*Source data*
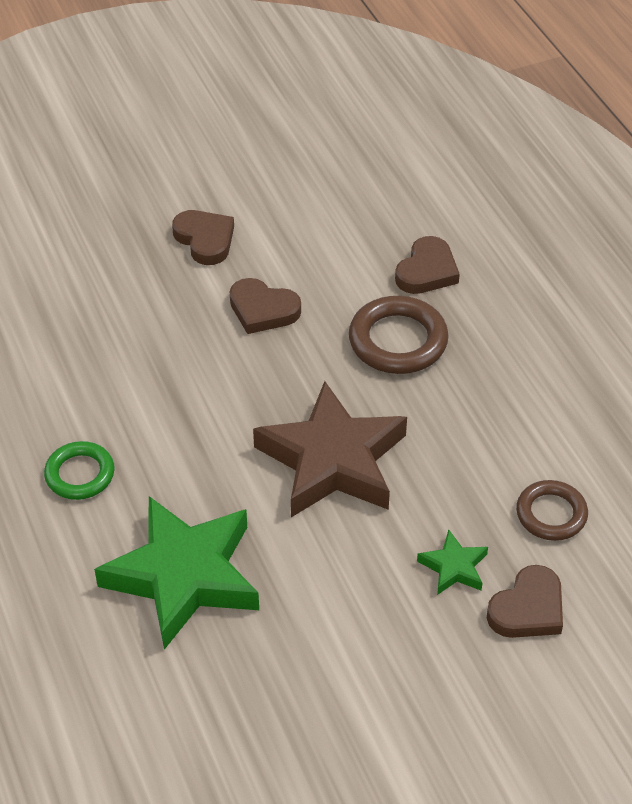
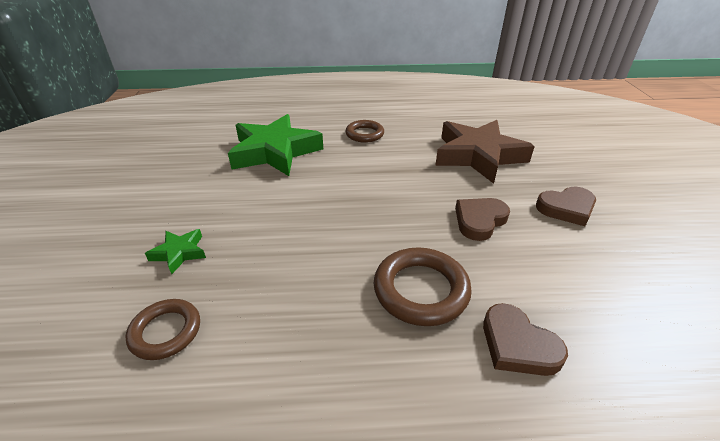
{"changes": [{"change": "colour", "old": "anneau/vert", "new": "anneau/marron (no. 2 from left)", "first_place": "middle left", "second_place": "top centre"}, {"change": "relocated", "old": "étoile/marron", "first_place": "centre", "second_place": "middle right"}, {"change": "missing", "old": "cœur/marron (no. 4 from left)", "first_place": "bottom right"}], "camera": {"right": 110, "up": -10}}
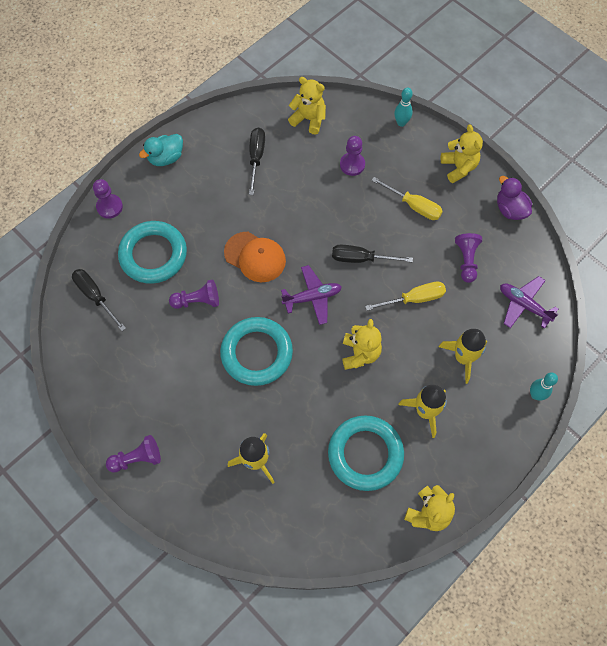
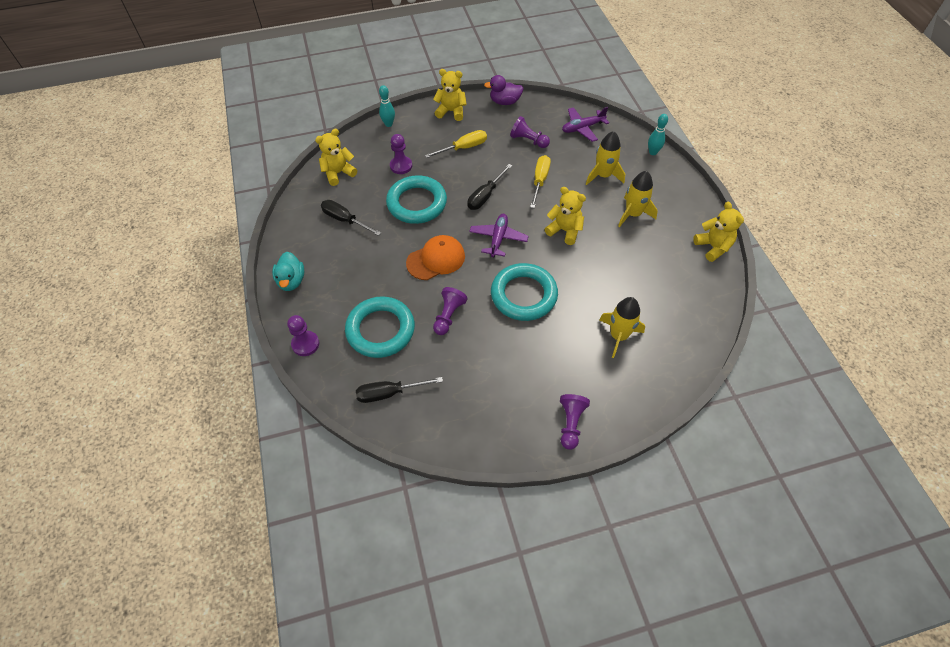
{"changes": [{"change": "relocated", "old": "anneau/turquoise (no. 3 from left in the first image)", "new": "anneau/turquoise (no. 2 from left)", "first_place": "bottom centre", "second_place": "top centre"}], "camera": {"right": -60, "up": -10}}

==

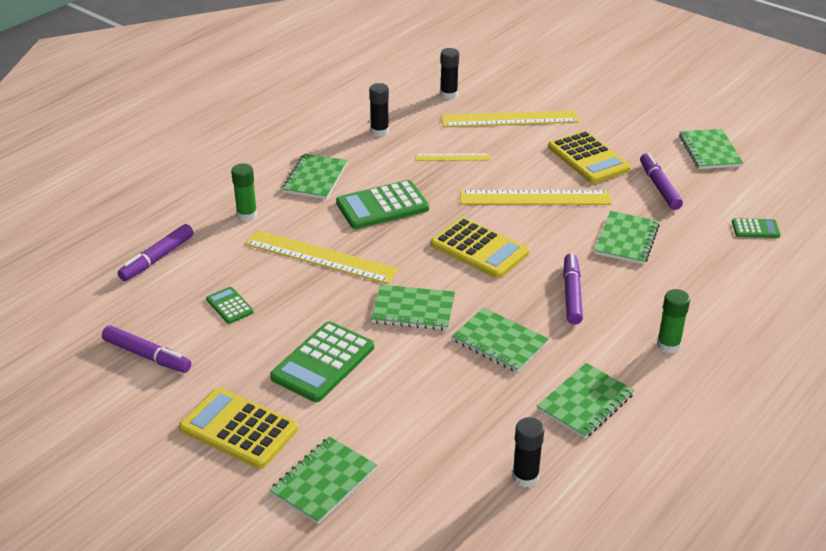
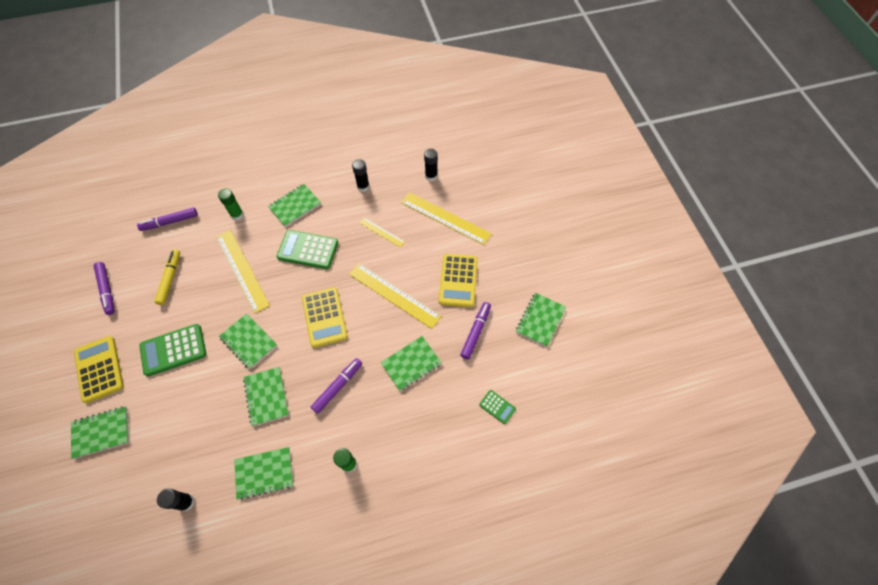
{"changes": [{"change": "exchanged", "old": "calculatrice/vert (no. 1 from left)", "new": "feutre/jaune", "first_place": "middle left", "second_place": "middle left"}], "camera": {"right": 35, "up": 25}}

* * *

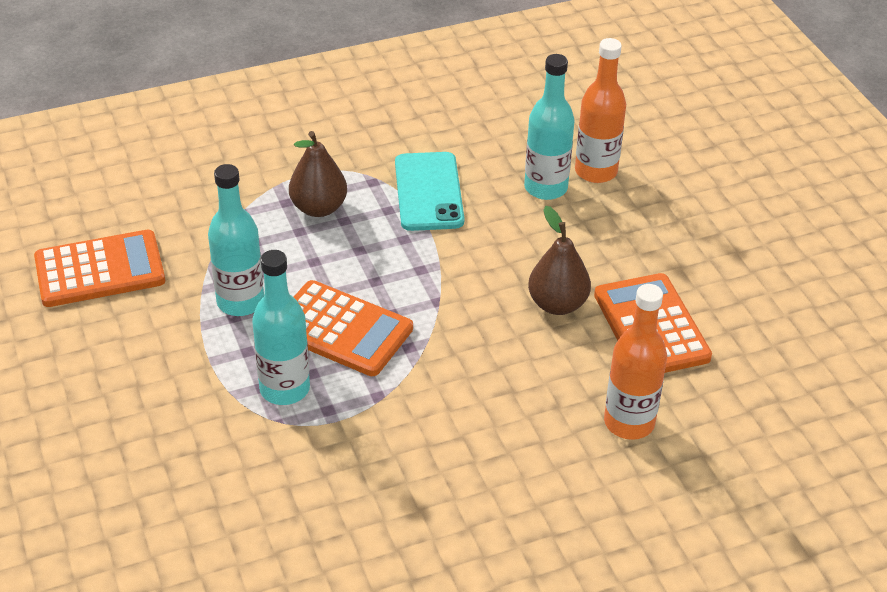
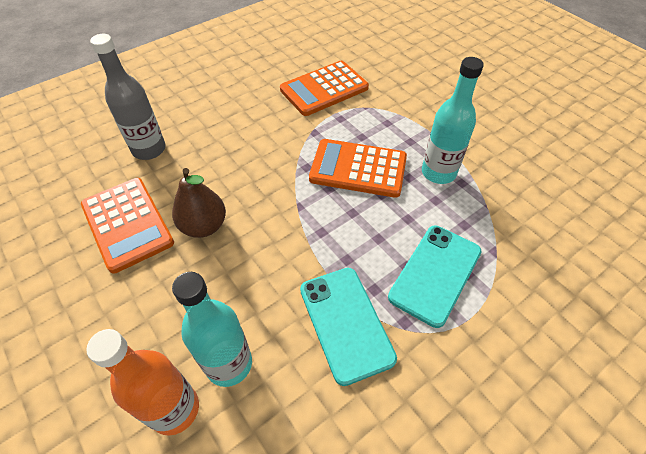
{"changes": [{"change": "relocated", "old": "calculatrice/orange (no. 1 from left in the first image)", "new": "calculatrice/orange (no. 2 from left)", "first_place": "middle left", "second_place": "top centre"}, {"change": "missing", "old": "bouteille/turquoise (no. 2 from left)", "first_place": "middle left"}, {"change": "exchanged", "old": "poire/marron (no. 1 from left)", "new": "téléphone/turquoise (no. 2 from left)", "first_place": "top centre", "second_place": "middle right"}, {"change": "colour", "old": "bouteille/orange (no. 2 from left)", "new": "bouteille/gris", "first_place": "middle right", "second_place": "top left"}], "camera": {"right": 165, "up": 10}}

*What the task requires*
Your output must be one number: how many lines of the listing include "relocated".

*Answer box*
3